Difference listings
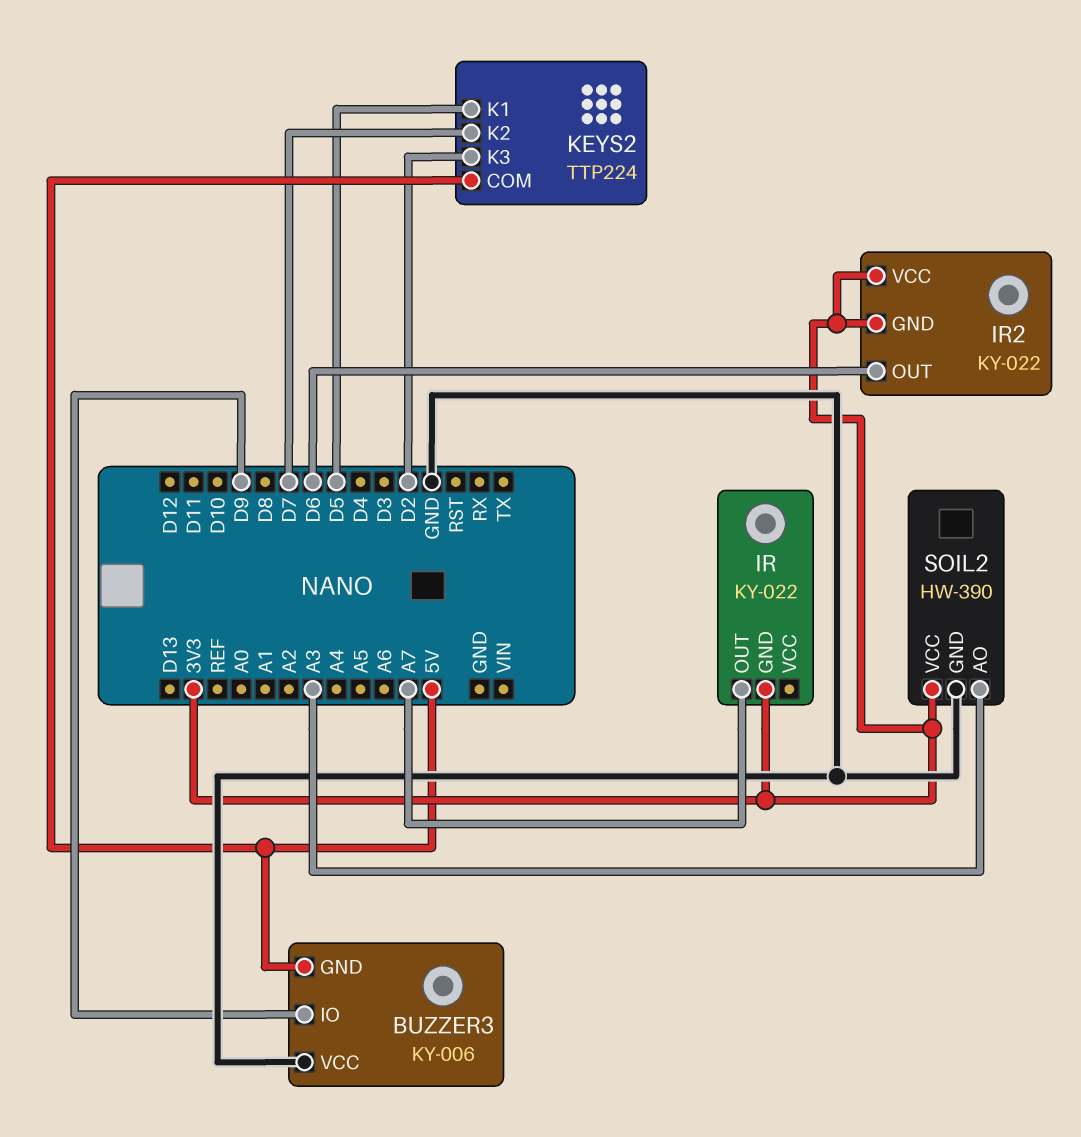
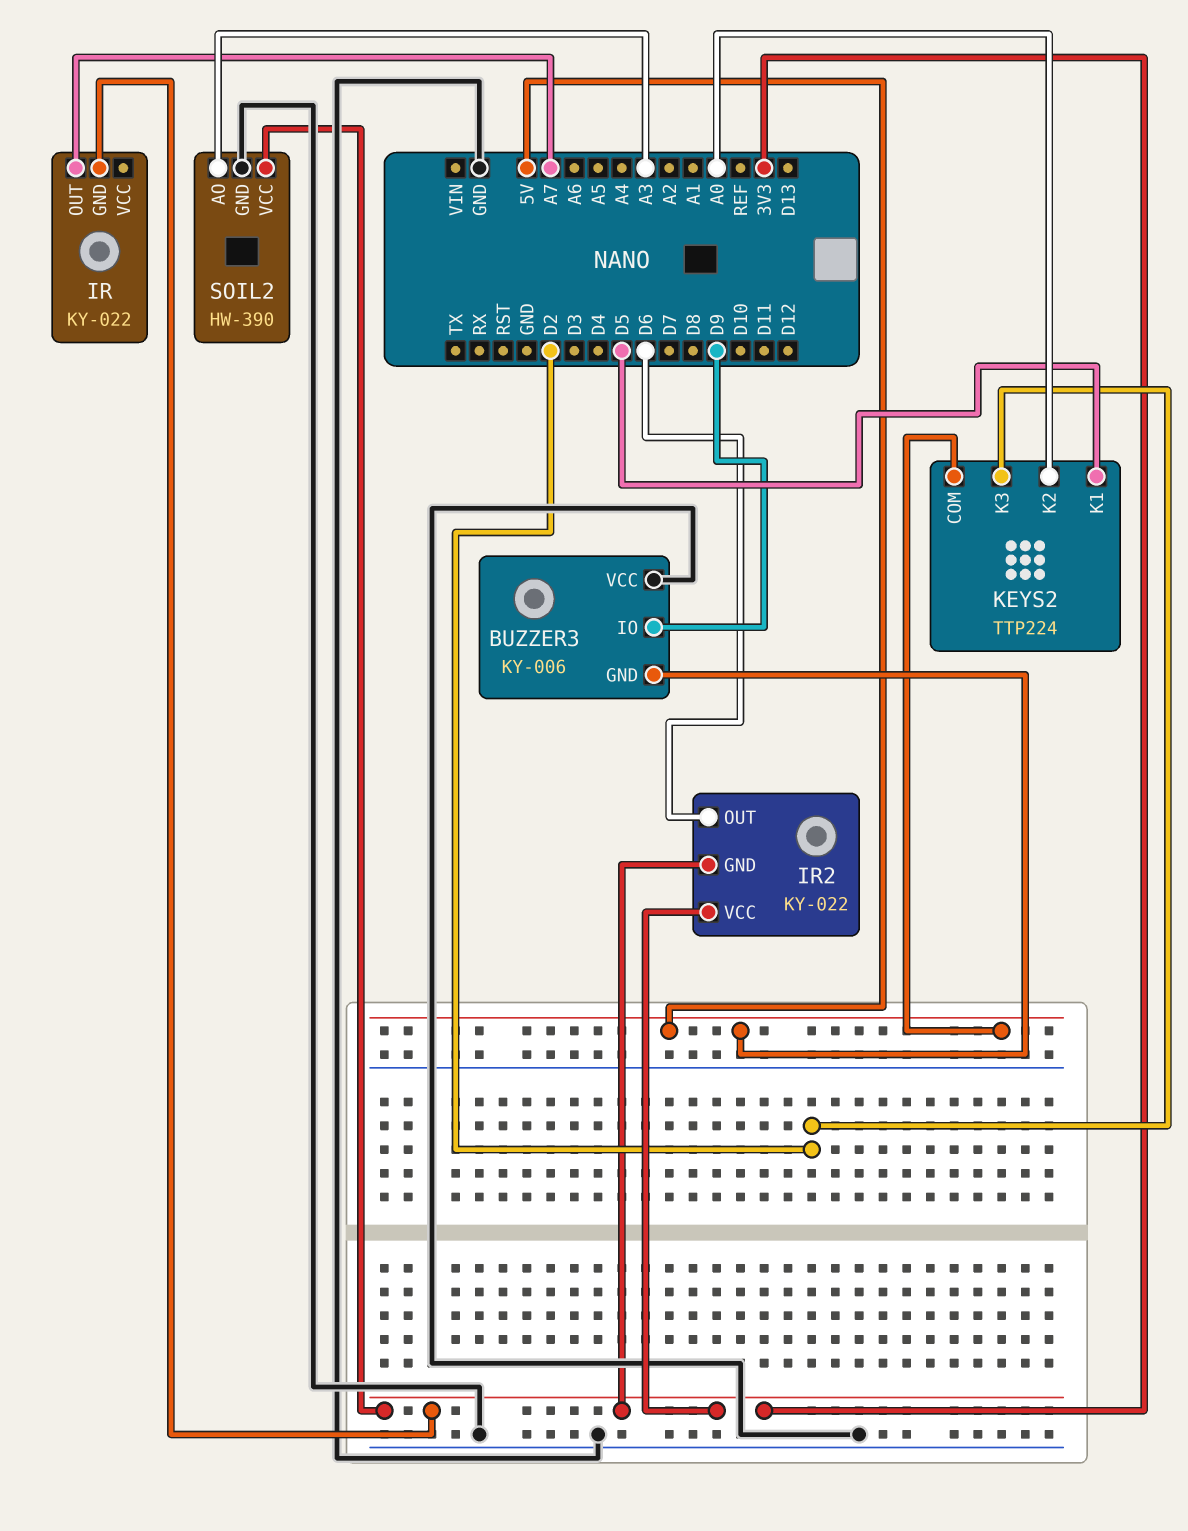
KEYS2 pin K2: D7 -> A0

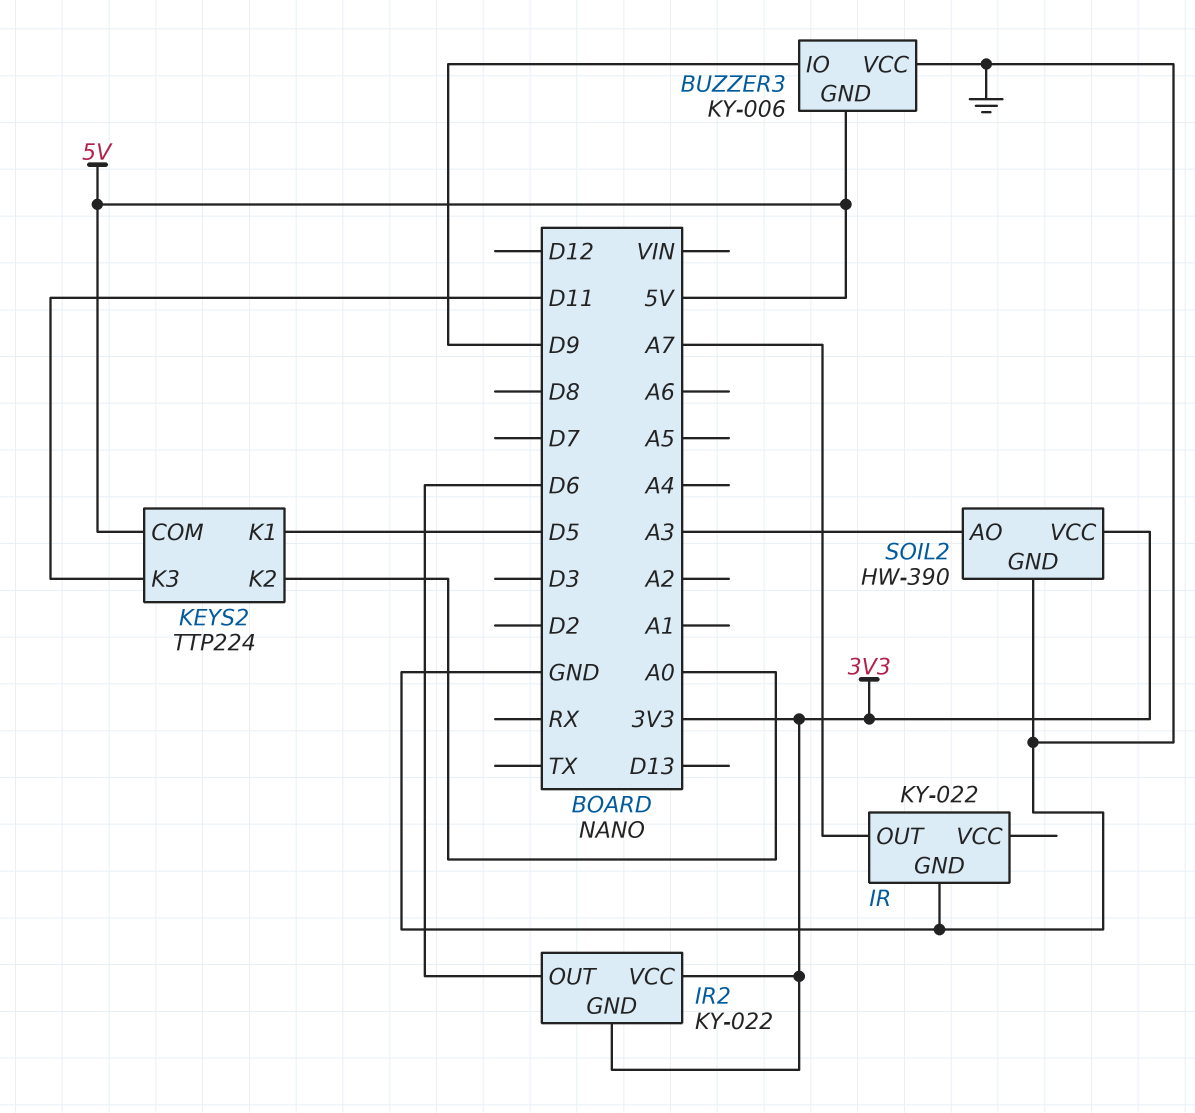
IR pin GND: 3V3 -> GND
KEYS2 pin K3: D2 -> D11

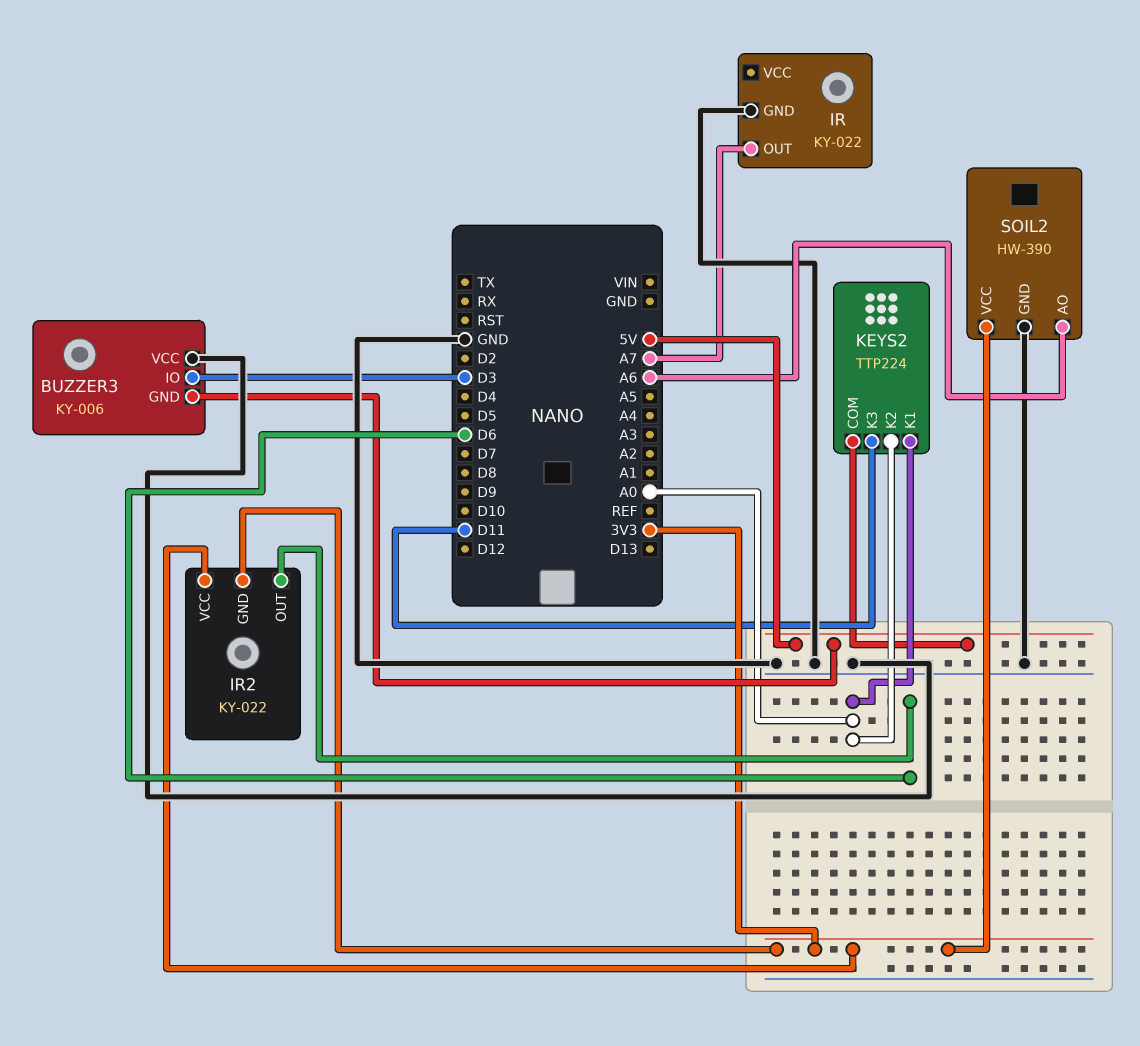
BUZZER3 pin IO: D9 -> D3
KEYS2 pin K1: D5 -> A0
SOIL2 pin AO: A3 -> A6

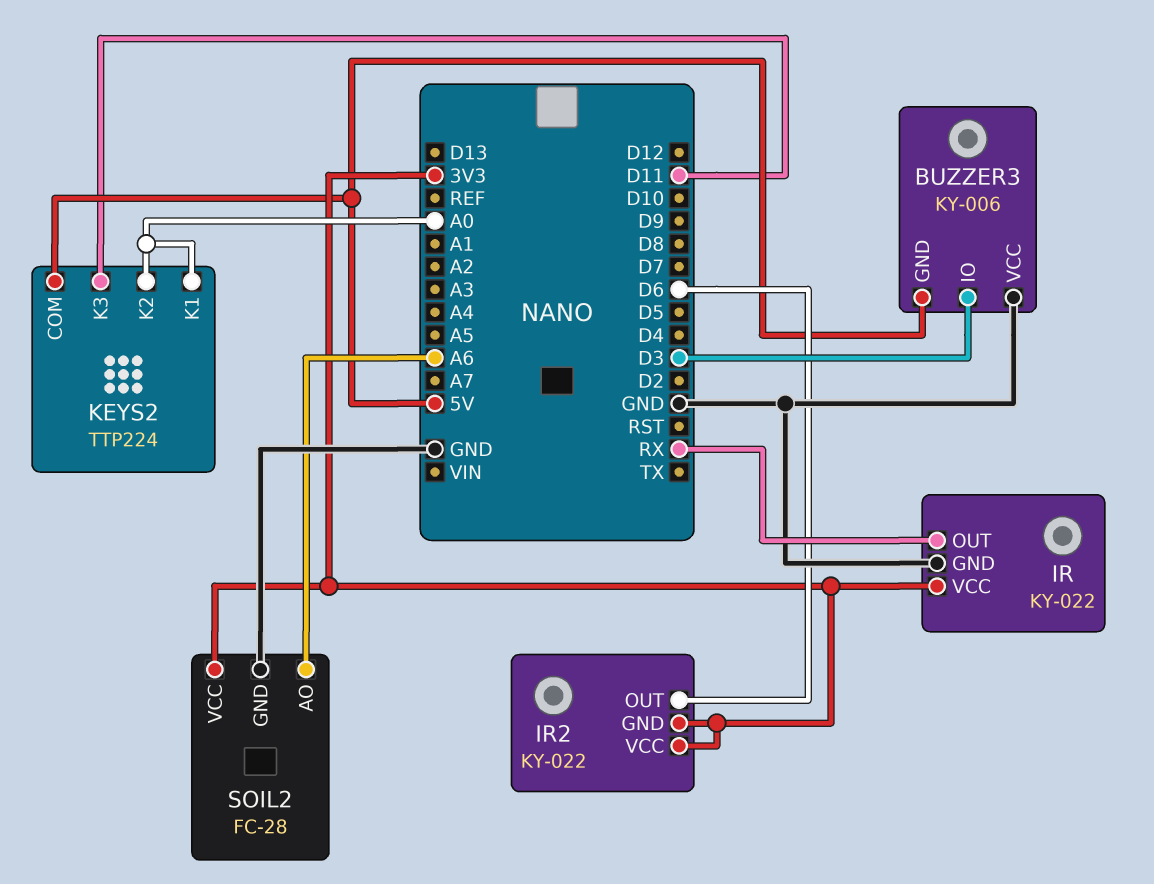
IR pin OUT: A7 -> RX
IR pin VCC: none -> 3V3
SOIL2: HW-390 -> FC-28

EXERCISE DETAILS:
In the records above, find the line containing "BUZZER3 pin IO: D9 -> D3", then please restate it and each line after it word for word, pictures excluded.

SOLUTION TO THIS EXERCISE:
BUZZER3 pin IO: D9 -> D3
KEYS2 pin K1: D5 -> A0
SOIL2 pin AO: A3 -> A6

IR pin OUT: A7 -> RX
IR pin VCC: none -> 3V3
SOIL2: HW-390 -> FC-28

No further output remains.